--- Start of Data excerpts ---
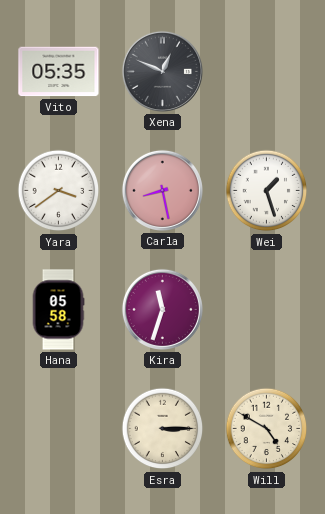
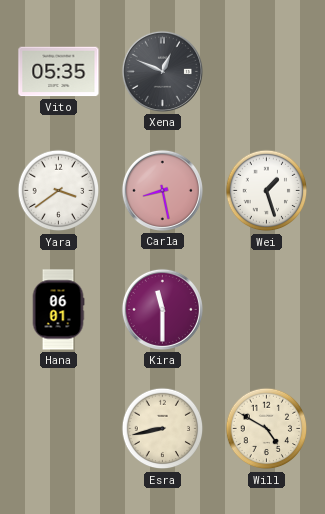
Hana: 05:58 -> 06:01
Kira: 11:33 -> 11:30
Esra: 3:15 -> 8:43
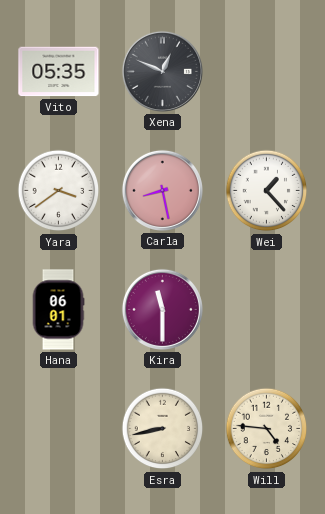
Wei: 1:27 -> 1:23
Will: 4:50 -> 4:46
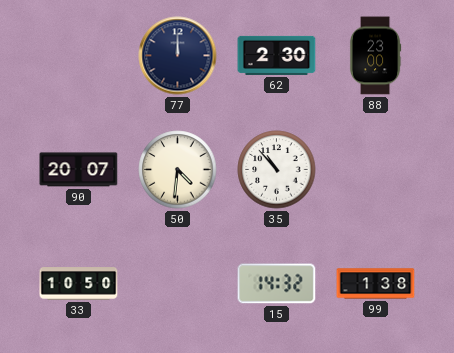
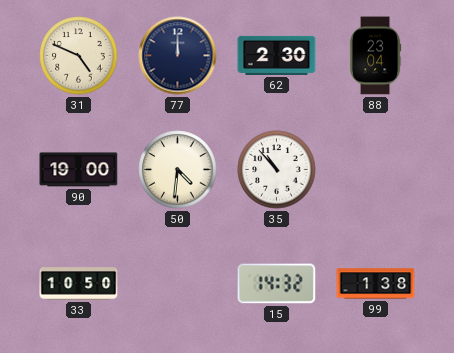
31: none -> 4:49
88: 23:00 -> 23:04
90: 20:07 -> 19:00
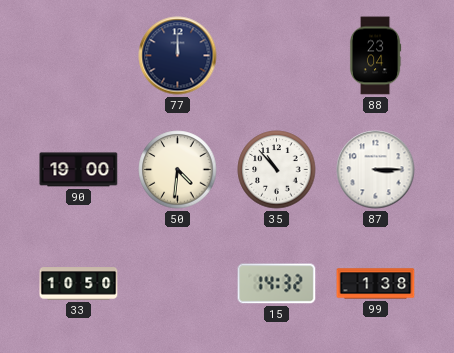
31: 4:49 -> none
62: 2:30 -> none
87: none -> 3:15
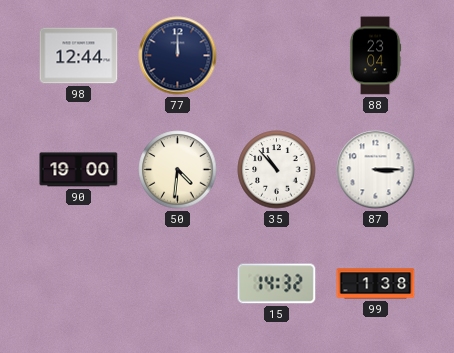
98: none -> 12:44
33: 10:50 -> none
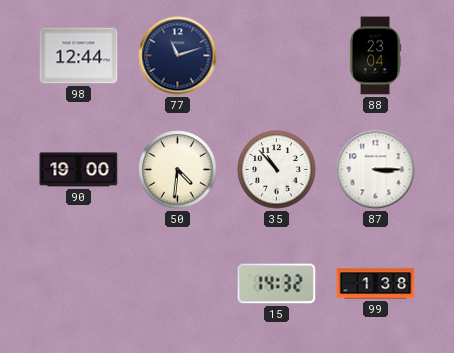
77: 12:00 -> 11:12
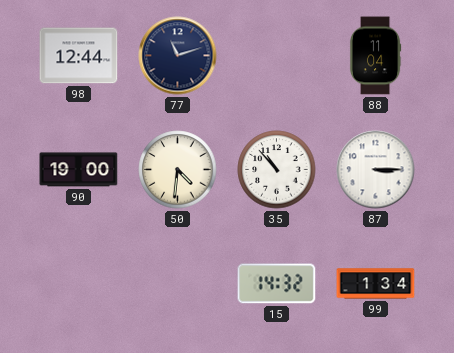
88: 23:04 -> 11:04
99: 1:38 -> 1:34
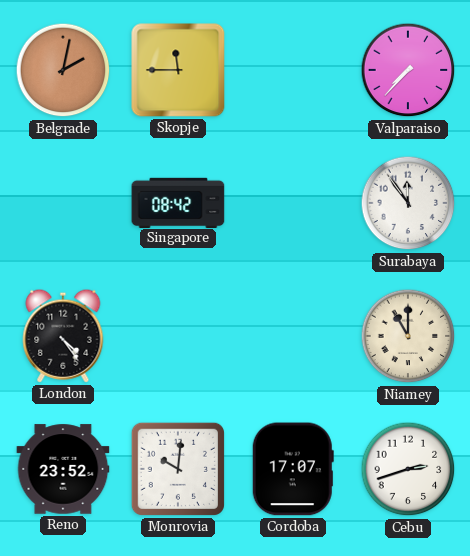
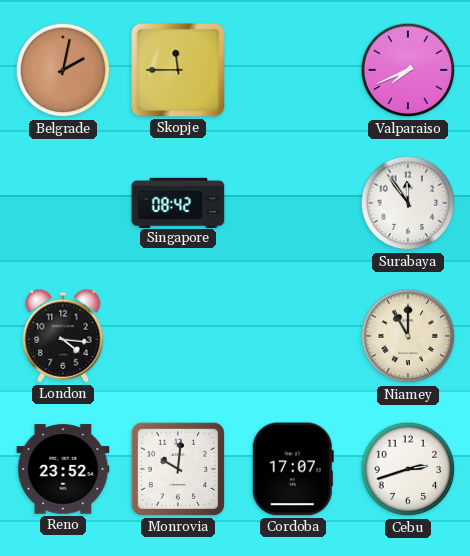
Valparaiso: 7:37 -> 7:41
London: 4:24 -> 4:16
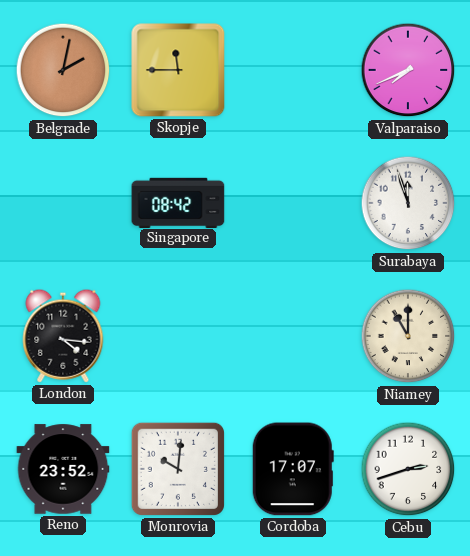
Surabaya: 11:54 -> 11:57
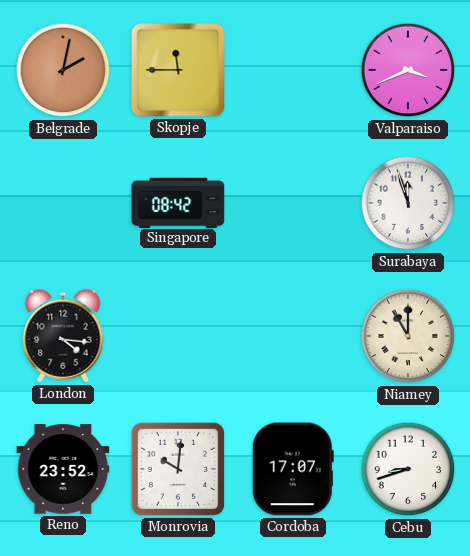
Valparaiso: 7:41 -> 3:41
Cebu: 2:42 -> 8:42
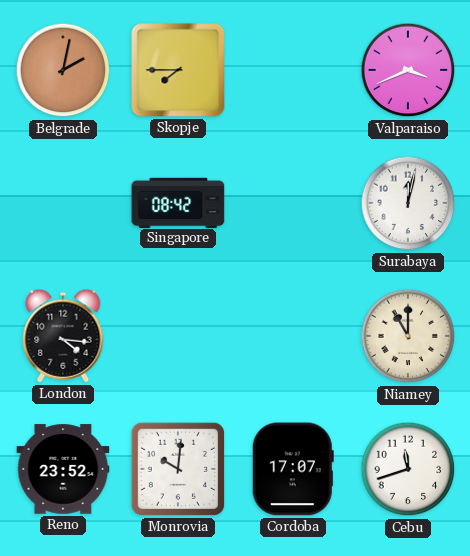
Skopje: 11:45 -> 7:45
Surabaya: 11:57 -> 12:02
Cebu: 8:42 -> 11:42
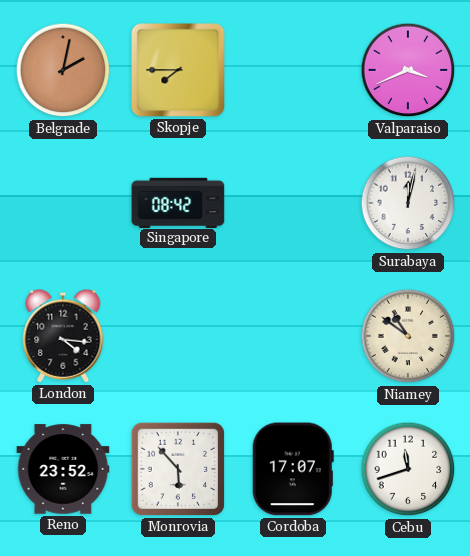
Niamey: 11:00 -> 10:51
Monrovia: 10:01 -> 5:53
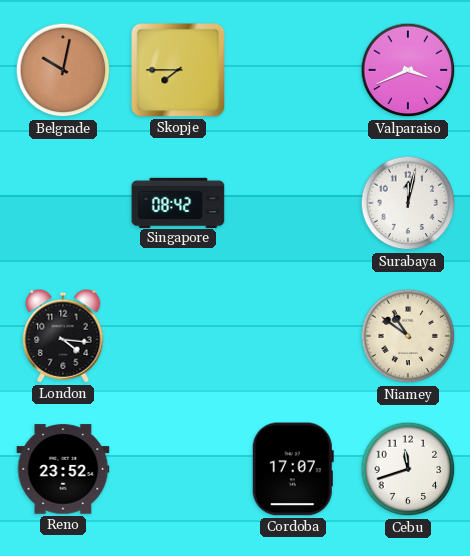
Belgrade: 2:02 -> 10:02
Monrovia: 5:53 -> none
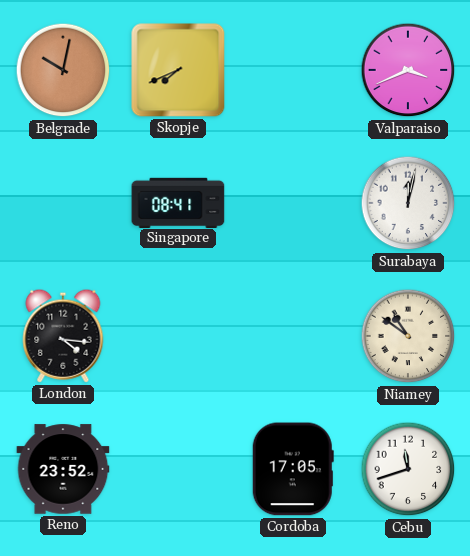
--- End of Data excerpts ---
> _Short task_
Identify every line above that contains the word "Valparaiso", and copy each of those lines.

> _Answer to the problem_
Valparaiso: 7:37 -> 7:41
Valparaiso: 7:41 -> 3:41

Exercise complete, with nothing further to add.